— START OF Exercise materials —
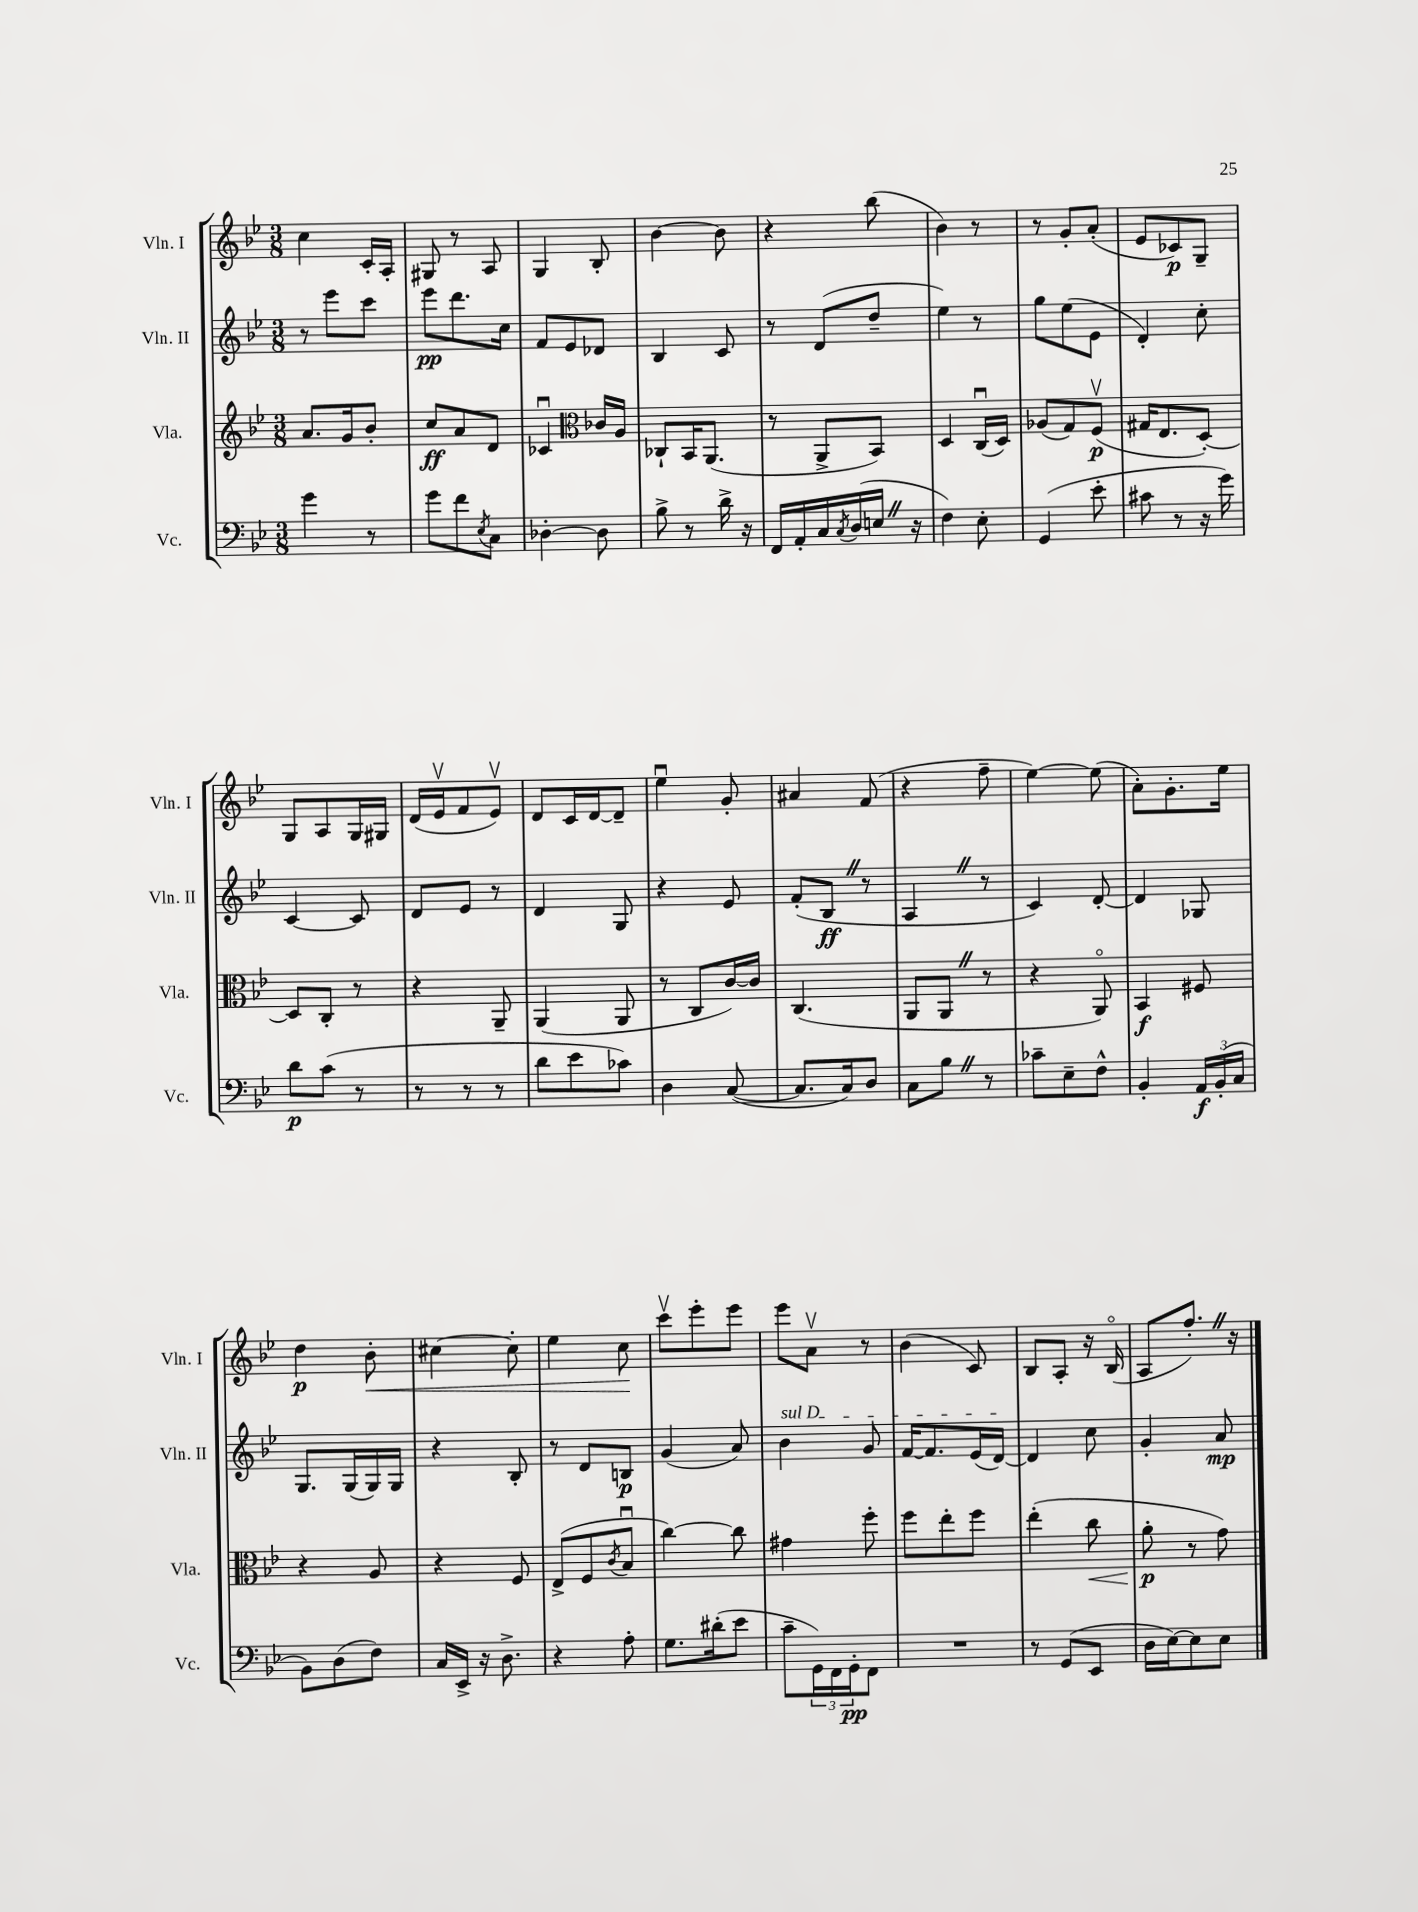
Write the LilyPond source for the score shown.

<<
\new StaffGroup <<
\new Staff = "s0" \with { instrumentName = "Vln. I" shortInstrumentName = "Vln. I" } {
    \clef treble \key bes \major \numericTimeSignature \time 3/8
    c''4 c'16-. a16-. |
    gis8 r8 a8 |
    g4 bes8-. |
    bes'4~ bes'8 |
    r4 bes''8( |
    bes'4) r8 |
    r8 g'8-. a'8-.( |
    ees'8 ces'8\p) g8-- |
    g8 a8 g16 gis16 |
    d'16( ees'16\upbow f'8 ees'8\upbow) |
    d'8 c'16 d'16~ d'8-- |
    ees''4\downbow g'8-. |
    ais'4 f'8( |
    r4 f''8-- |
    ees''4~) ees''8( |
    a'8-.) g'8.-. ees''16 |
    d''4\p bes'8-.\< |
    cis''4~ cis''8-. |
    ees''4 c''8\! |
    c'''8\upbow ees'''8-. ees'''8 |
    ees'''8 a'8\upbow r8 |
    bes'4( c'8) |
    bes8 a8-. r16 bes16\flageolet( |
    a8 f''8.-.) \once \override BreathingSign.text = \markup { \musicglyph "scripts.caesura.straight" } \breathe r16 \bar "|." |
}
\new Staff = "s1" \with { instrumentName = "Vln. II" shortInstrumentName = "Vln. II" } {
    \clef treble \key bes \major \numericTimeSignature \time 3/8
    r8 ees'''8 c'''8 |
    ees'''8\pp d'''8. c''16 |
    f'8 ees'8 des'8 |
    bes4 c'8 |
    r8 d'8( d''8-- |
    ees''4) r8 |
    g''8 ees''8( ees'8 |
    d'4-.) c''8-. |
    c'4~ c'8 |
    d'8 ees'8 r8 |
    d'4 g8 |
    r4 ees'8 |
    f'8-.( bes8\ff \once \override BreathingSign.text = \markup { \musicglyph "scripts.caesura.straight" } \breathe r8 |
    a4 \once \override BreathingSign.text = \markup { \musicglyph "scripts.caesura.straight" } \breathe r8 |
    c'4) d'8~-. |
    d'4 ges8 |
    g8. g16( g16) g16 |
    r4 bes8-. |
    r8 d'8 b8\p |
    g'4( a'8) |
    \once \override TextSpanner.bound-details.left.text = \markup { \italic "sul D" } bes'4\startTextSpan g'8 |
    f'16~ f'8. ees'16( d'16~\stopTextSpan) |
    d'4 c''8 |
    g'4-. a'8\mp \bar "|." |
}
\new Staff = "s2" \with { instrumentName = "Vla." shortInstrumentName = "Vla." } {
    \clef treble \key bes \major \numericTimeSignature \time 3/8
    a'8. g'16 bes'8-. |
    c''8\ff a'8 d'8 |
    ces'4\downbow \clef alto ces'16 a16 |
    ces8-! bes,16 a,8.( |
    r8 a,8-> bes,8) |
    d4 c16\downbow( d16) |
    aes8( g8) f8\upbow\p( |
    gis16 ees8. d8~-.) |
    d8 c8-. r8 |
    r4 a,8-- |
    a,4( a,8 |
    r8 c8 c'16~) c'16 |
    c4.( |
    a,8 a,8 \once \override BreathingSign.text = \markup { \musicglyph "scripts.caesura.straight" } \breathe r8 |
    r4 a,8\flageolet) |
    bes,4\f fis8 |
    r4 a8 |
    r4 f8 |
    ees8->( f8 \acciaccatura { c'8 } bes8\downbow |
    c''4~) c''8 |
    gis'4 f''8-. |
    f''8 ees''8-. f''8 |
    ees''4-.( c''8\< |
    a'8-.\p\! r8 g'8) \bar "|." |
}
\new Staff = "s3" \with { instrumentName = "Vc." shortInstrumentName = "Vc." } {
    \clef bass \key bes \major \numericTimeSignature \time 3/8
    g'4 r8 |
    g'8 f'8 \acciaccatura { ees8 } c8 |
    des4~-. des8 |
    bes8-> r8 d'16-> r16 |
    f,16 a,16-. c16 \acciaccatura { c8 } d16( e16 \once \override BreathingSign.text = \markup { \musicglyph "scripts.caesura.straight" } \breathe r16 |
    f4) ees8-. |
    g,4( ees'8-. |
    cis'8 r8 r16 g'16) |
    d'8\p c'8( r8 |
    r8 r8 r8 |
    d'8 ees'8 ces'8) |
    d4 c8~( |
    c8. c16) d8 |
    c8 bes8 \once \override BreathingSign.text = \markup { \musicglyph "scripts.caesura.straight" } \breathe r8 |
    ces'8-- ees8-- f8-^ |
    bes,4-. \tuplet 3/2 { a,16\f bes,16-.( c16 } |
    bes,8) d8( f8) |
    c16 ees,16-> r16 d8.-> |
    r4 a8-. |
    g8. dis'16-.( ees'8 |
    c'8-- \tuplet 3/2 { g,16) f,16 g,16-.\pp } f,8 |
    R4. |
    r8 g,8( ees,8 |
    d16 ees16~) ees8 ees8 \bar "|." |
}
>>
>>
\layout { \context { \Score \remove "Bar_number_engraver" } }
— END OF Exercise materials —
**Direction:** Count how many lines of the material above contain the string "flageolet", treating uppercase and lowercase letters as distinct, and give only the number.

**Response to this task:** 2